╭─ Collected material

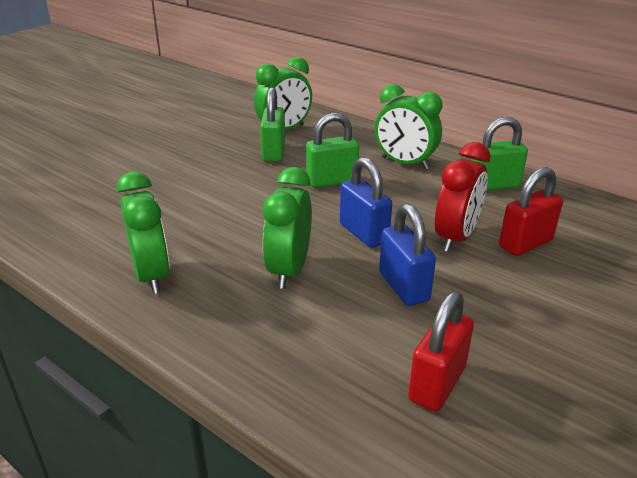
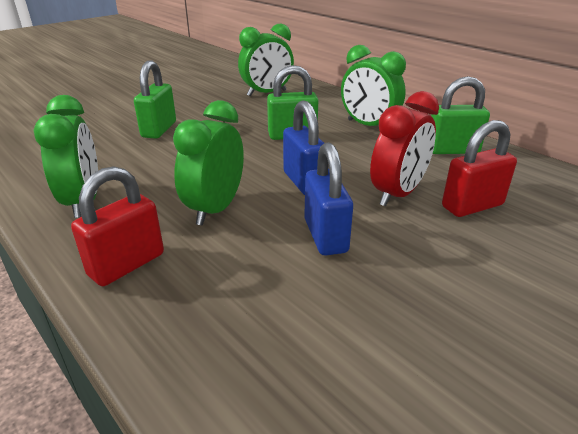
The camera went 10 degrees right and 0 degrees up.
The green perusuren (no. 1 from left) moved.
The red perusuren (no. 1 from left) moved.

╰─

• _Try it_:
Go over the listing above and return each line with "left".

• _Result_:
The green perusuren (no. 1 from left) moved.
The red perusuren (no. 1 from left) moved.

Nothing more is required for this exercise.